◆ **Activity**: Only the pictures are to be left out; the listing itself is repeated exactly.

◆ **Supplied information**:

################

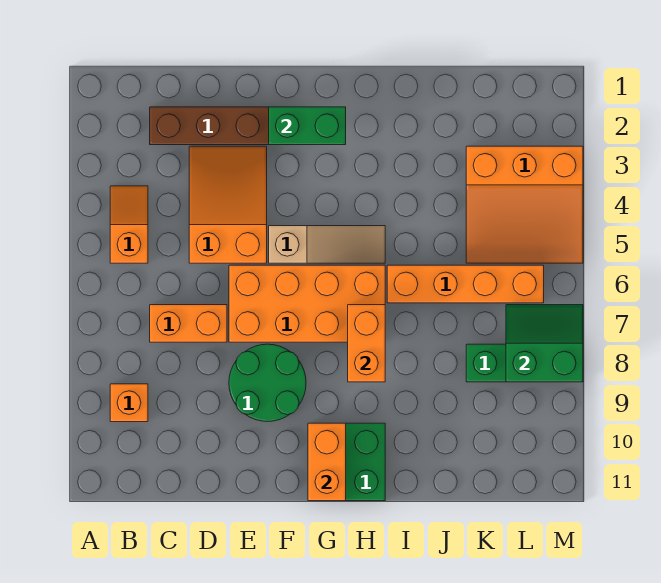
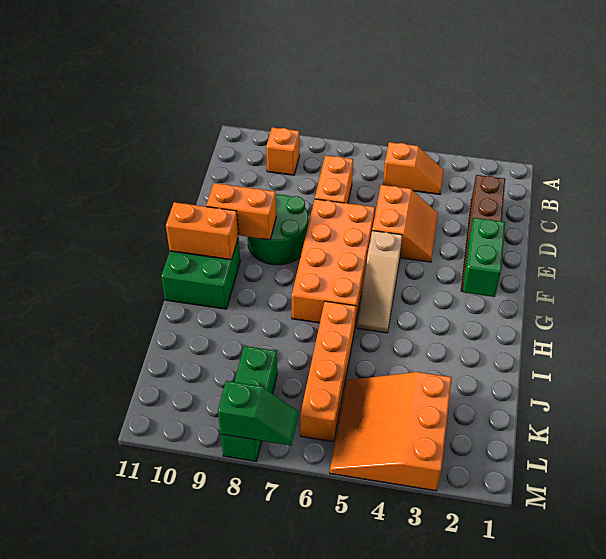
orange slope D3:E5 level 1 top 5 -> orange slope D4:E5 level 1 top 5
orange brick H7:H8 level 2 -> orange brick F9:F10 level 2
green slope L7:M8 level 2 top 8 -> green slope M7:M8 level 2 top 8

################

◆ **Answer space**:
orange slope D3:E5 level 1 top 5 -> orange slope D4:E5 level 1 top 5
orange brick H7:H8 level 2 -> orange brick F9:F10 level 2
green slope L7:M8 level 2 top 8 -> green slope M7:M8 level 2 top 8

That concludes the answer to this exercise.